Dataset excerpts »
= = = =
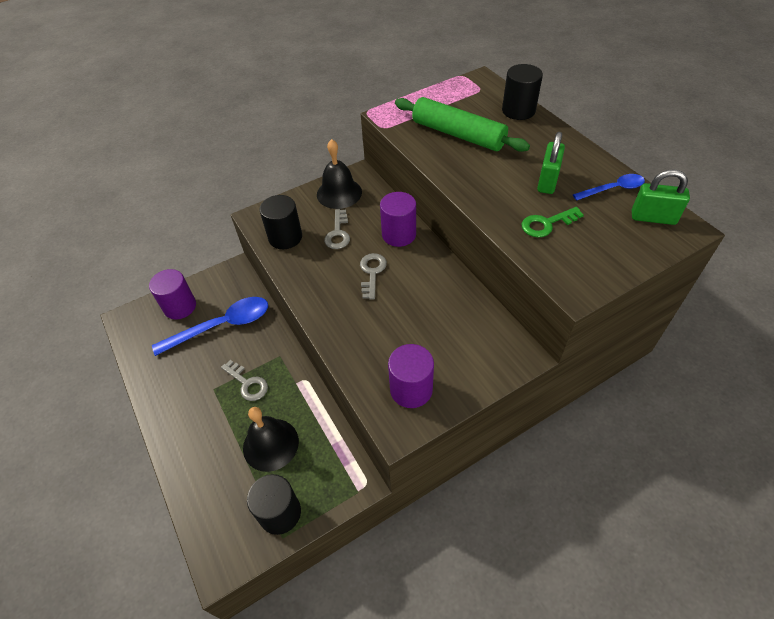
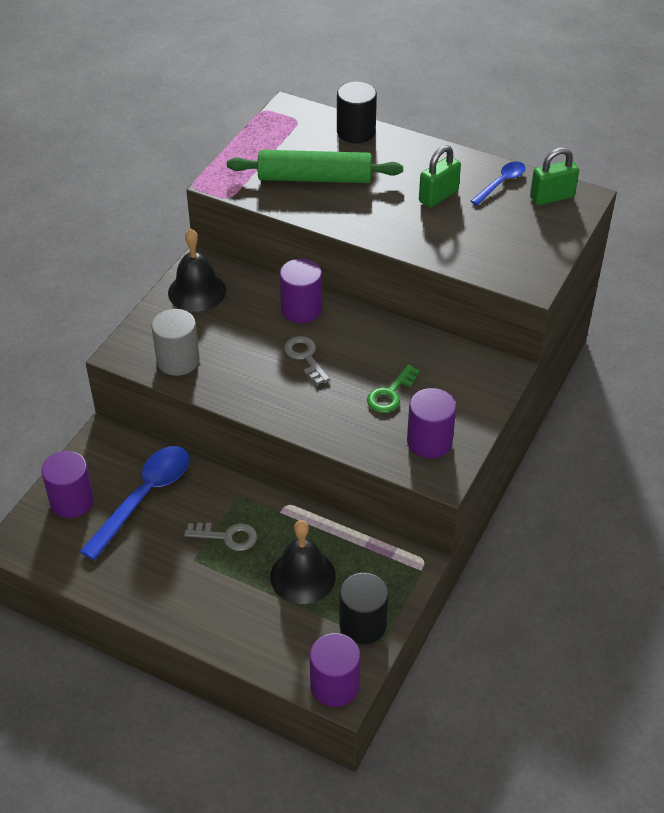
camera: 35 degrees left, 5 degrees down
(219, 555) = (334, 685): none -> purple cylinder
(285, 237) = (178, 360): black cylinder -> grey cylinder
(338, 233) = (234, 333): grey key -> none
(546, 224) = (467, 237): green key -> green key (390, 394)
(547, 181) = (438, 196): green padlock -> green padlock turned 60 degrees clockwise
= = = =
Task objective »
Each entry is to be returned as it stands, and each picture is to be left out.

Exercise output »
camera: 35 degrees left, 5 degrees down
(219, 555) = (334, 685): none -> purple cylinder
(285, 237) = (178, 360): black cylinder -> grey cylinder
(338, 233) = (234, 333): grey key -> none
(546, 224) = (467, 237): green key -> green key (390, 394)
(547, 181) = (438, 196): green padlock -> green padlock turned 60 degrees clockwise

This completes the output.